● Directions for this task
Look through the lines below and copy each one that includes "DIGITS".

=== Begin Enclosure ===

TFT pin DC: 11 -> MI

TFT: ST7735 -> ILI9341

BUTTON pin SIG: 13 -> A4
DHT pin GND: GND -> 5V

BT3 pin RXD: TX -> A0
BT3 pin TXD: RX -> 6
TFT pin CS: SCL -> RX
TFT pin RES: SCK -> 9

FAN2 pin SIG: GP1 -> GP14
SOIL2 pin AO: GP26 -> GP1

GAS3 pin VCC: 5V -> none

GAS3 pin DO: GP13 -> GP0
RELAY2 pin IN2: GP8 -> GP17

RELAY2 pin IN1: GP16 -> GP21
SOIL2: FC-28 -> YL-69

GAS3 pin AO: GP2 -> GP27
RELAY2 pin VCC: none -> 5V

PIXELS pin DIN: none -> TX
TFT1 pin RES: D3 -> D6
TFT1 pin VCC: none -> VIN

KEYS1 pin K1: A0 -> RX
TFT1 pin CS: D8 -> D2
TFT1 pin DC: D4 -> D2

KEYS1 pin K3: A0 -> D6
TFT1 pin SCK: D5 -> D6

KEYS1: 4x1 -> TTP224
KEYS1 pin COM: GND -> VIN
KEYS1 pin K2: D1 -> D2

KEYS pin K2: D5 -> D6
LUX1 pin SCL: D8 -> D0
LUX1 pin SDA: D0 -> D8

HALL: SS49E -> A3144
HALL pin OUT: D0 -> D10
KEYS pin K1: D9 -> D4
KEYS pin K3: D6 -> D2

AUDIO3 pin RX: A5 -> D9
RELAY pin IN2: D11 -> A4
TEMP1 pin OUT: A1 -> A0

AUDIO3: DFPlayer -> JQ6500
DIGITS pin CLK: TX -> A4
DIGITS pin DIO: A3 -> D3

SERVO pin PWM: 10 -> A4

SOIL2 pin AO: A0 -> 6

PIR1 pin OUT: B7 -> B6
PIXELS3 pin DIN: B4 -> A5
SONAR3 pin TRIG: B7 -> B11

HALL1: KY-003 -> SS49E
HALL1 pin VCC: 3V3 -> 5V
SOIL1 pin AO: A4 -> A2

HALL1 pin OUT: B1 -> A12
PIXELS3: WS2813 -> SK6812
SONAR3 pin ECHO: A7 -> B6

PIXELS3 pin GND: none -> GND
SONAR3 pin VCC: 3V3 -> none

=== End Enclosure ===

● Answer section
DIGITS pin CLK: TX -> A4
DIGITS pin DIO: A3 -> D3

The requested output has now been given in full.